* SUPPLIED MATERIAL
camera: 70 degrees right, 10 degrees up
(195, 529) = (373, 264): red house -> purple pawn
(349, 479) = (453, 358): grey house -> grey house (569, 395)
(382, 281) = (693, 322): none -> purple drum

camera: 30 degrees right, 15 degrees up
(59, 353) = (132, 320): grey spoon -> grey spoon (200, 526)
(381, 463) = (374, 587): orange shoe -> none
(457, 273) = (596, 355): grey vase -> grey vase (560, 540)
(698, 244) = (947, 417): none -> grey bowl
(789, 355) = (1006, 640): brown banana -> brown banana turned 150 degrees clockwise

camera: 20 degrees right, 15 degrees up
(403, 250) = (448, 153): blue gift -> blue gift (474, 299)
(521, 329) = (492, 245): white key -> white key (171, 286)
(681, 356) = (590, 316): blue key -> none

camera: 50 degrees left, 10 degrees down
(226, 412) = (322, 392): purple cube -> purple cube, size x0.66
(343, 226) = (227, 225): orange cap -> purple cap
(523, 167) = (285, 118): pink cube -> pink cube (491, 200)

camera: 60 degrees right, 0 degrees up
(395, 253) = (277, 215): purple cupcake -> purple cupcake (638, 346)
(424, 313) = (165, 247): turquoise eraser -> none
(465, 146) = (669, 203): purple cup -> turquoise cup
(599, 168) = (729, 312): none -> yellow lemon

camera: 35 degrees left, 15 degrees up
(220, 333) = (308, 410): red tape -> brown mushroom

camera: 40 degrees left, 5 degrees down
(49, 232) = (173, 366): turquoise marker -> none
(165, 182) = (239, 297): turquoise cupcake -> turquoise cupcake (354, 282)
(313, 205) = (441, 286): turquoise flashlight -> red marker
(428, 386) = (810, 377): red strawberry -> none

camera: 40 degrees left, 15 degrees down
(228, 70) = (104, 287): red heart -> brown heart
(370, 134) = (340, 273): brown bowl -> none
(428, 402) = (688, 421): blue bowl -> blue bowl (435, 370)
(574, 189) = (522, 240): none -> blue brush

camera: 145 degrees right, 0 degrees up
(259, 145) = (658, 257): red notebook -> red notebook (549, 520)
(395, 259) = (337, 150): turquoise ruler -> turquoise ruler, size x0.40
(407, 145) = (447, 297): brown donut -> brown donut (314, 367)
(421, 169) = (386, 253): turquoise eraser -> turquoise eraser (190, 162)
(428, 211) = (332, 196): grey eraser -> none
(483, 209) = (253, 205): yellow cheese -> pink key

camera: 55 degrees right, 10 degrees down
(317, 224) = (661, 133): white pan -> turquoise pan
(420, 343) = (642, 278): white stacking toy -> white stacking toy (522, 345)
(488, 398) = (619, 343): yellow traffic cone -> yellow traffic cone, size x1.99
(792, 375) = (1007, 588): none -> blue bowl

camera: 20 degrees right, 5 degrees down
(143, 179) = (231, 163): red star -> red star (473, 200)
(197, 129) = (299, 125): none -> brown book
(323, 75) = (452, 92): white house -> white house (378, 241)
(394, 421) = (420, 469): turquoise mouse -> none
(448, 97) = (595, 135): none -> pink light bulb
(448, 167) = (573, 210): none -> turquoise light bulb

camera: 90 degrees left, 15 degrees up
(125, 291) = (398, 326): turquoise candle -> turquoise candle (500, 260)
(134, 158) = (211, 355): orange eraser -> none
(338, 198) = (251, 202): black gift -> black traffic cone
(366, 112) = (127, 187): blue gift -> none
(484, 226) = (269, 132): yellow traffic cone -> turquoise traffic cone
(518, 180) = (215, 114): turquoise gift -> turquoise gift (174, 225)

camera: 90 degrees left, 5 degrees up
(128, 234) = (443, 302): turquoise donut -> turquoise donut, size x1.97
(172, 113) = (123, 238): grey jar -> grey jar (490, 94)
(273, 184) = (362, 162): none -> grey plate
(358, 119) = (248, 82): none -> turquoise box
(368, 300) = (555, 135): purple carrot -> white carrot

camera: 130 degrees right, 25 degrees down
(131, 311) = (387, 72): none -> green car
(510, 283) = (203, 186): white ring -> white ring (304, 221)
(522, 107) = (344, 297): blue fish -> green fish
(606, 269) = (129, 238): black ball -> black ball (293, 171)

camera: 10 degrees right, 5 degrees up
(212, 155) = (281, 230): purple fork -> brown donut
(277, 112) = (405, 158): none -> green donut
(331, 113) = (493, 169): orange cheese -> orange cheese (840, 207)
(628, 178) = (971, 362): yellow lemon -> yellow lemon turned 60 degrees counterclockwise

* PROBLEM DETAILS
If a line of the listing above holds the string "bulb", copy it.

* RESULT FOR THIS TASK
(448, 97) = (595, 135): none -> pink light bulb
(448, 167) = (573, 210): none -> turquoise light bulb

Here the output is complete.